MATERIAL TO PROCESS =>
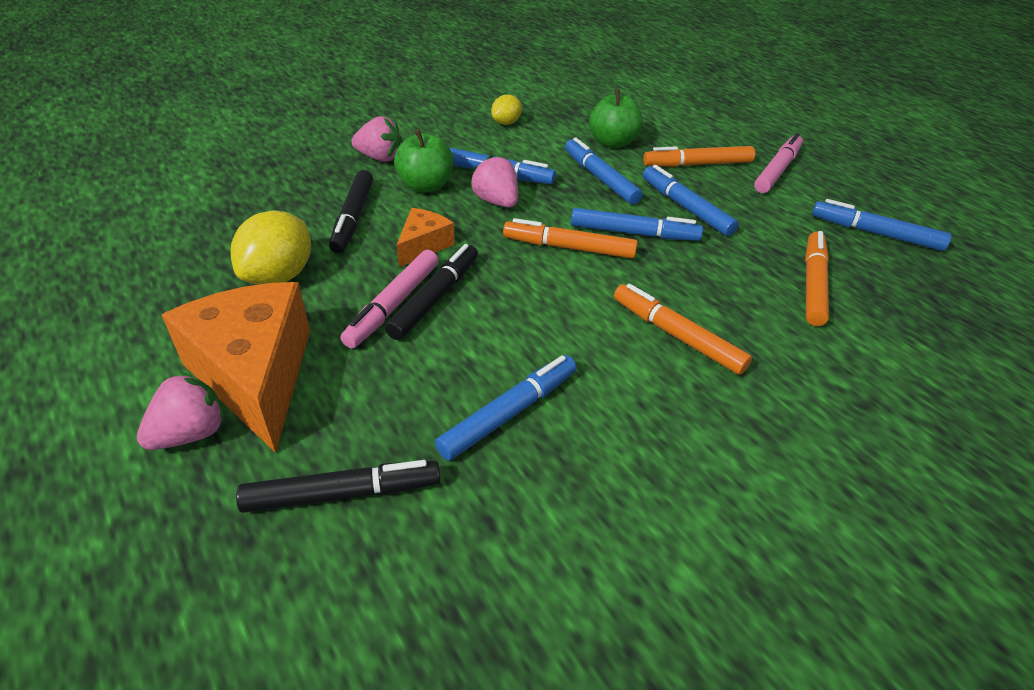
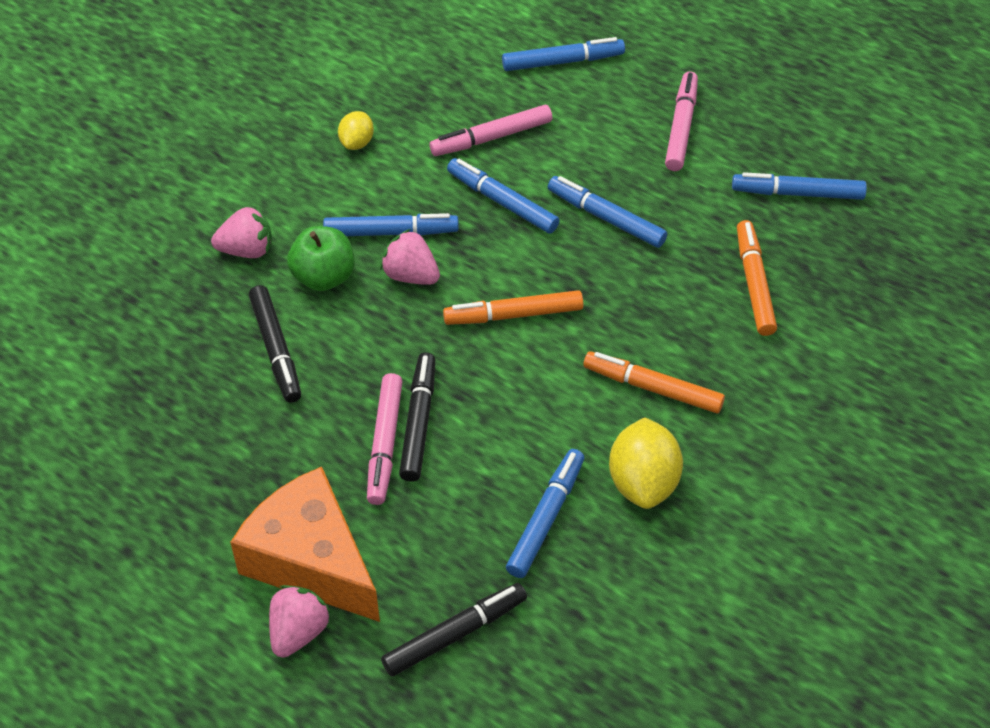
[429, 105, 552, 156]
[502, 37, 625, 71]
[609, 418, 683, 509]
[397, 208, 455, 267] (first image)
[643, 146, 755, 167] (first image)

REQUIRED WORK => Write out again every line above exactly as given; the pictures do not belong in the copy.

WRITTEN RESPONSE =>
[429, 105, 552, 156]
[502, 37, 625, 71]
[609, 418, 683, 509]
[397, 208, 455, 267] (first image)
[643, 146, 755, 167] (first image)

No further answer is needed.